Working data:
# # # # #

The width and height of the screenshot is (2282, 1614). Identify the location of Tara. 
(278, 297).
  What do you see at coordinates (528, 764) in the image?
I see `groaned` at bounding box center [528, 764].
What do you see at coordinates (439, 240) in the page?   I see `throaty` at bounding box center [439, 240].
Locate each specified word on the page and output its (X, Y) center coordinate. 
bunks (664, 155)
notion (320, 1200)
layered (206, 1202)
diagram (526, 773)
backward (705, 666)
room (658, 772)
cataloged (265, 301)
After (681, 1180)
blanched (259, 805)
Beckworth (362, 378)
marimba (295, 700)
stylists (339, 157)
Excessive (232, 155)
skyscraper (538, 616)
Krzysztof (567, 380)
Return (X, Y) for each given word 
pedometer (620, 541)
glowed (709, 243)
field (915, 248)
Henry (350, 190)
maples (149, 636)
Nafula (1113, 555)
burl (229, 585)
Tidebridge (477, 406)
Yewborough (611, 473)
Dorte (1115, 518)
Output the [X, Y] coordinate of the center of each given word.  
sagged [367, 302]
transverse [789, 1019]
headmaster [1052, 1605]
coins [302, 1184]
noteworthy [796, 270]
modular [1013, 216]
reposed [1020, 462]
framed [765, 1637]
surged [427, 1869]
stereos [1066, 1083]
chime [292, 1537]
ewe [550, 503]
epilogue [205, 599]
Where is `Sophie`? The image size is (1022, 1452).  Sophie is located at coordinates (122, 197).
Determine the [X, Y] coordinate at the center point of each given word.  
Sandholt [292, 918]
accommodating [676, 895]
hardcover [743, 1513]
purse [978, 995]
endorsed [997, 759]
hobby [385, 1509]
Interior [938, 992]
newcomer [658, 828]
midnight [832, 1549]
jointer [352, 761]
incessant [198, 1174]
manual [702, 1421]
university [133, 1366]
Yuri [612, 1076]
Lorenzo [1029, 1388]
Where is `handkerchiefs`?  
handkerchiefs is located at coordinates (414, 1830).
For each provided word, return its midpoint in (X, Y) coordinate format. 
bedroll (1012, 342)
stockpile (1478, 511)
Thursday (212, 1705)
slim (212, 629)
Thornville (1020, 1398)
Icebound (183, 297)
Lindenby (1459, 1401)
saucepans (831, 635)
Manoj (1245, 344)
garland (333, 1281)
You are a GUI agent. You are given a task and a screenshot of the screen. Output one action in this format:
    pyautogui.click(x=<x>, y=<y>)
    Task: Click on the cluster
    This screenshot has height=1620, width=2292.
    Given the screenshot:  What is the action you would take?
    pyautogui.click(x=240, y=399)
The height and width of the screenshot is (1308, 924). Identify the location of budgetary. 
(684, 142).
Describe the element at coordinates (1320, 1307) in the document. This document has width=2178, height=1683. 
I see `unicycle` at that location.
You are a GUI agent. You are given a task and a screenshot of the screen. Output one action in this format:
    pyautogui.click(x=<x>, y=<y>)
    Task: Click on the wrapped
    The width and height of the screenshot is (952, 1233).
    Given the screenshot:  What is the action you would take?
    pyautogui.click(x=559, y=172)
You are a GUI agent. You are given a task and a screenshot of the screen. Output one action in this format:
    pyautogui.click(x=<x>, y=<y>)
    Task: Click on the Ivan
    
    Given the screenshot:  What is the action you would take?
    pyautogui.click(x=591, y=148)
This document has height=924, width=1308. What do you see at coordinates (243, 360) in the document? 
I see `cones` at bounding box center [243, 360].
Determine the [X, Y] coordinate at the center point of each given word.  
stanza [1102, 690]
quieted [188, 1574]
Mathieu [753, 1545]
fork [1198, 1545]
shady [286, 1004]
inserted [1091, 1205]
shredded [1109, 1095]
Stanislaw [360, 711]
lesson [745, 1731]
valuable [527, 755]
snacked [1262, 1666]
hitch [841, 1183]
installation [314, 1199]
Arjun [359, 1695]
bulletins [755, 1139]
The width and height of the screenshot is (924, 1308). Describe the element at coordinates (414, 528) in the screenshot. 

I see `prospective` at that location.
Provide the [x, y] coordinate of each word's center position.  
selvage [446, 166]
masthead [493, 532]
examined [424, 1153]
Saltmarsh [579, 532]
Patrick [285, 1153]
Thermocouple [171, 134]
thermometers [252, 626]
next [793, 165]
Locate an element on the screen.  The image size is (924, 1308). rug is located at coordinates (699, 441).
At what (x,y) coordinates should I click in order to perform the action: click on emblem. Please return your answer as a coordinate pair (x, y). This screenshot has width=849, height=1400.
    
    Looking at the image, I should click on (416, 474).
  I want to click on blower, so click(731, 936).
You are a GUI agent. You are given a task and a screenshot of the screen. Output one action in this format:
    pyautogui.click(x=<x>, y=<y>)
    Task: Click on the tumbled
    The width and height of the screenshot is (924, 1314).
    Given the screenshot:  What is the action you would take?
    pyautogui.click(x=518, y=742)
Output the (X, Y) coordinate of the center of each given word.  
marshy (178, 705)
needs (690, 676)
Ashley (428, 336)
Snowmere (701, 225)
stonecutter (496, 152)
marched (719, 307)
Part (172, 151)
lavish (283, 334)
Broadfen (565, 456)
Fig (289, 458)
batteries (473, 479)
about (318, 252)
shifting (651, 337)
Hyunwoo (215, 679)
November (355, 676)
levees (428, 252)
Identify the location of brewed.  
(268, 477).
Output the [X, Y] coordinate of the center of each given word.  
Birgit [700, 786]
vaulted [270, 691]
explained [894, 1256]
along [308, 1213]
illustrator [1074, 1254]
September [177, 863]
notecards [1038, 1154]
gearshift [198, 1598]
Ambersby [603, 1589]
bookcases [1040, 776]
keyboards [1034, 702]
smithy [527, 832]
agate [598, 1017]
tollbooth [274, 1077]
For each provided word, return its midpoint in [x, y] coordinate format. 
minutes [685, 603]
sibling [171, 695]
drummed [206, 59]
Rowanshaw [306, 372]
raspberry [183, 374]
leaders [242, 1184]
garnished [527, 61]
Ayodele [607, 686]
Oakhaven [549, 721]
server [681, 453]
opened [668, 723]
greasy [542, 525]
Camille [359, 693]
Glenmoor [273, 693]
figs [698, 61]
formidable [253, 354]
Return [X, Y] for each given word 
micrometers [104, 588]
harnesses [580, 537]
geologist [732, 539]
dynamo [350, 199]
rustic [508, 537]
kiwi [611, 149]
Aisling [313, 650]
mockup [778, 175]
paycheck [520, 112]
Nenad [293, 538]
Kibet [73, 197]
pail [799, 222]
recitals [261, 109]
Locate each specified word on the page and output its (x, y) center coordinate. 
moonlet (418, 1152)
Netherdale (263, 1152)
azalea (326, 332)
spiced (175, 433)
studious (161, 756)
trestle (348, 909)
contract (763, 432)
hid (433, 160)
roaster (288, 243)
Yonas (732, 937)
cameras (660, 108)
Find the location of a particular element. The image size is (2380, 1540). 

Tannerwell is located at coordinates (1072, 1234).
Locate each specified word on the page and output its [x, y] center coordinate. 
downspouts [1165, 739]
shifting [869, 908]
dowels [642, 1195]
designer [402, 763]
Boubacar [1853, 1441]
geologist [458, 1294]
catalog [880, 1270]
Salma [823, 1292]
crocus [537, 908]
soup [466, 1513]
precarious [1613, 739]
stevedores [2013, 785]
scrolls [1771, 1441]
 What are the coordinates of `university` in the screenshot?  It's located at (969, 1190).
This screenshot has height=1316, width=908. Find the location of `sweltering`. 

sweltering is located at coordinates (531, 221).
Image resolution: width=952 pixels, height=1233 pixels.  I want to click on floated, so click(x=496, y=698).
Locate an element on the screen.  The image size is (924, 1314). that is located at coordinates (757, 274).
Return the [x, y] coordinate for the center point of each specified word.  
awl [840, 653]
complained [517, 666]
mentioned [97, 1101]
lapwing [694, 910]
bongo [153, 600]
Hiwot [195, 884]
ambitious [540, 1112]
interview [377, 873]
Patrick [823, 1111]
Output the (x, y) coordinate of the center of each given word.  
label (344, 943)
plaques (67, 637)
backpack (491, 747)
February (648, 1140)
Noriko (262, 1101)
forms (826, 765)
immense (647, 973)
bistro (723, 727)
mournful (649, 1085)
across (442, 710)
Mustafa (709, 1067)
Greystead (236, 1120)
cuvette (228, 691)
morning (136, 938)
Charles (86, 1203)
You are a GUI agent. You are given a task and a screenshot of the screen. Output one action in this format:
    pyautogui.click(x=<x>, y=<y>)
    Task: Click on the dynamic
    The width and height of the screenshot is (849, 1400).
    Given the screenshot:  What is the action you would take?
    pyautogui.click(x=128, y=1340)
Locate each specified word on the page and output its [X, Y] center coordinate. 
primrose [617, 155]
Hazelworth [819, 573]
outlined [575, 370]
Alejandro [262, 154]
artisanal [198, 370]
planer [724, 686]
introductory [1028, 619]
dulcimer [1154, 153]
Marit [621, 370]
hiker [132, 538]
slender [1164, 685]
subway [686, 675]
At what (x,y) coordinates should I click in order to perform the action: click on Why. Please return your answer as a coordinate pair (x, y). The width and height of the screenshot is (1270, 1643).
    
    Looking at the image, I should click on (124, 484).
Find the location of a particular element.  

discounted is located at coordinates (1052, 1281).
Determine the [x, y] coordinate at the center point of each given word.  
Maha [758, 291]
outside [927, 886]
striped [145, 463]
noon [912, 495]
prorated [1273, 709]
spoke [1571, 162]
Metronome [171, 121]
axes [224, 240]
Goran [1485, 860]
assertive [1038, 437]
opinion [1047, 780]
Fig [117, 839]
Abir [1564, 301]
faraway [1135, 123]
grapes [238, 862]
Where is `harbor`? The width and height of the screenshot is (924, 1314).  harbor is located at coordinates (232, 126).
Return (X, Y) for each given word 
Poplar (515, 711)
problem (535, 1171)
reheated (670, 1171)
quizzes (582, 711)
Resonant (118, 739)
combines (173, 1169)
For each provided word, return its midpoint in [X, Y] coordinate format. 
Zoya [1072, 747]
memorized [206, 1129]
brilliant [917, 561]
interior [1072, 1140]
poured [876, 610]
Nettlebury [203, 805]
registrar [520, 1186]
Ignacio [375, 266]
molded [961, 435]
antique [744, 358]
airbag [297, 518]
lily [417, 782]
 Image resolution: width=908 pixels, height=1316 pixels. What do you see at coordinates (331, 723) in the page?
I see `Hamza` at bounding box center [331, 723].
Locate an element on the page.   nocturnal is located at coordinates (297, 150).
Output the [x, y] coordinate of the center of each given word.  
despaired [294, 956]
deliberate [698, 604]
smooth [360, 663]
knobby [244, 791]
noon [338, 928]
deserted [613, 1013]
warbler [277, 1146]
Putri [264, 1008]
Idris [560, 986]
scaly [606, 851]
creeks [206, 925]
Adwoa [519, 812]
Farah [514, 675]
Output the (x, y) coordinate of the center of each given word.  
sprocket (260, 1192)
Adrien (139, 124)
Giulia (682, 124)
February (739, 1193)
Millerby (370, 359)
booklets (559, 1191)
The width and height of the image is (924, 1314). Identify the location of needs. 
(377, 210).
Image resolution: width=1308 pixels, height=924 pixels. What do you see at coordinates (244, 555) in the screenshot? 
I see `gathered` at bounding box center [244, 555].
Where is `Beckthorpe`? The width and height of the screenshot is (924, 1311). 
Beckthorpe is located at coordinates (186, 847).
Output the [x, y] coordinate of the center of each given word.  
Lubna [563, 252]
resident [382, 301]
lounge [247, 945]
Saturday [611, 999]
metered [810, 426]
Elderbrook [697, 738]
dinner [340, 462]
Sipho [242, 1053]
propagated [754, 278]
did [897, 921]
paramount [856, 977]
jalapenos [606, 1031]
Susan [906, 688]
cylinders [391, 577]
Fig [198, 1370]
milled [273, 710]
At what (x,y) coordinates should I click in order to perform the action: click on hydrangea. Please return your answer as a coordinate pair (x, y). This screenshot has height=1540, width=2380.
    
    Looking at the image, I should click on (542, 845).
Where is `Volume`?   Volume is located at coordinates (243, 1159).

# # # # #

What is asked:
Quote verbatim every line from the first of the rows above down to and including the line that contains "What do you see at coordinates (439, 240)".

Answer for the task:
The width and height of the screenshot is (2282, 1614). Identify the location of Tara. 
(278, 297).
  What do you see at coordinates (528, 764) in the image?
I see `groaned` at bounding box center [528, 764].
What do you see at coordinates (439, 240) in the page?   I see `throaty` at bounding box center [439, 240].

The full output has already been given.